-- Task goal --
Whenever a line below includes the string "green", show it.

START Available data

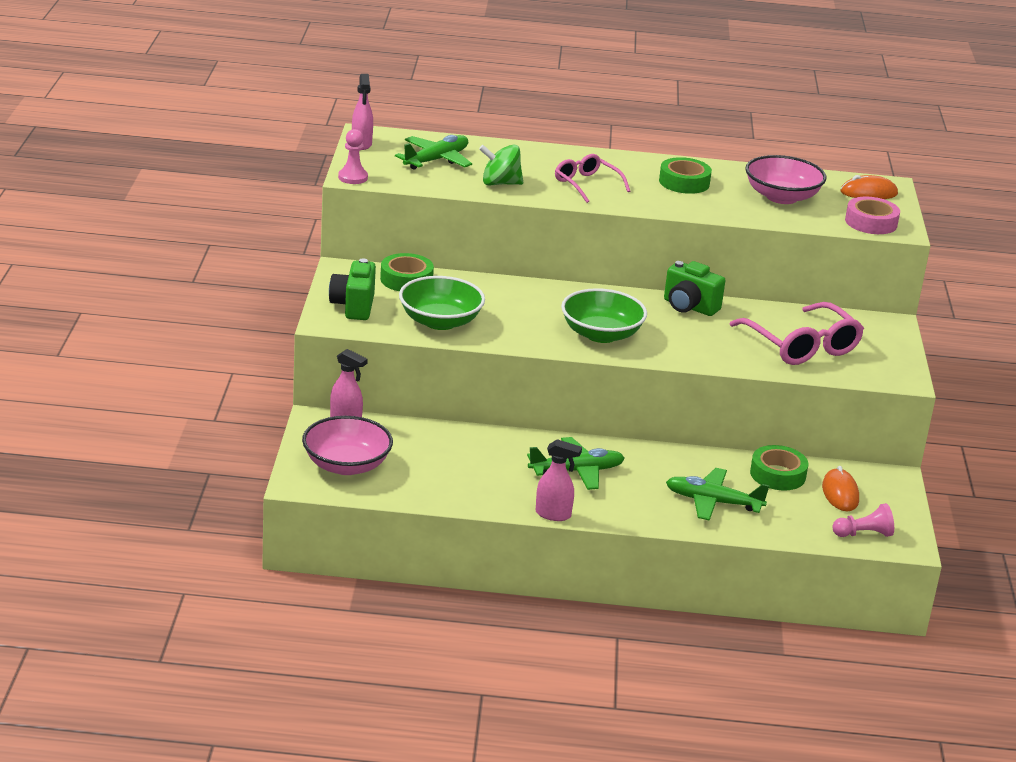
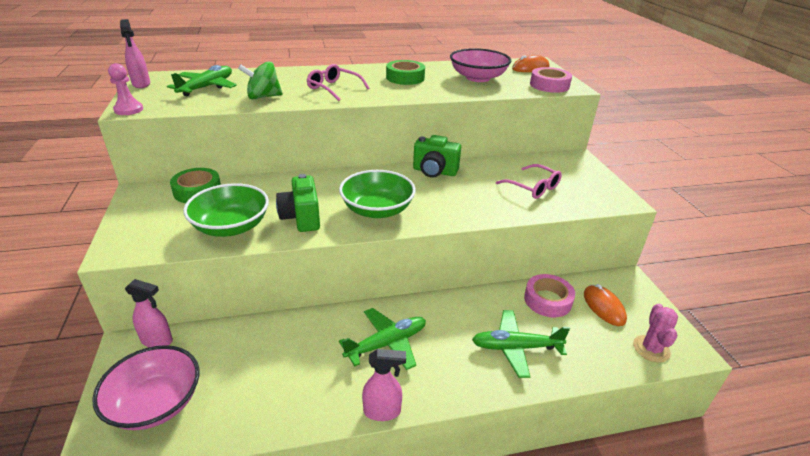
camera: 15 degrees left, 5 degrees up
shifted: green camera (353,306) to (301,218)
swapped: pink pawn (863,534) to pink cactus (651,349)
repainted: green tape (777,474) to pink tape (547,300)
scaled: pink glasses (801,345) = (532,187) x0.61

END Available data

-- Task response --
shifted: green camera (353,306) to (301,218)
repainted: green tape (777,474) to pink tape (547,300)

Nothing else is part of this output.